*** Opening Data listing ***

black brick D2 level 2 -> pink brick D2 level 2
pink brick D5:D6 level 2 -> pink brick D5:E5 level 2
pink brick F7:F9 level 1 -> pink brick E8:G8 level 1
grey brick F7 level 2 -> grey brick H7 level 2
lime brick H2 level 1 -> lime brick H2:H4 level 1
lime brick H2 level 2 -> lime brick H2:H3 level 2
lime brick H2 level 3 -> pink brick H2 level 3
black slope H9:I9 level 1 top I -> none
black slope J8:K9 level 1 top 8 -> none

*** Closing Data listing ***
*** Opening Data listing ***

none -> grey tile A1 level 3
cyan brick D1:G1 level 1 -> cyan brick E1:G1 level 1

*** Closing Data listing ***

Exercise goal:
Here the output must be the lines above from the line with "lime brick H2 level 3" to the line with "black slope J8:K9 level 1 top 8 -> none", both included, duplicated word for word and nothing else.

Answer space:
lime brick H2 level 3 -> pink brick H2 level 3
black slope H9:I9 level 1 top I -> none
black slope J8:K9 level 1 top 8 -> none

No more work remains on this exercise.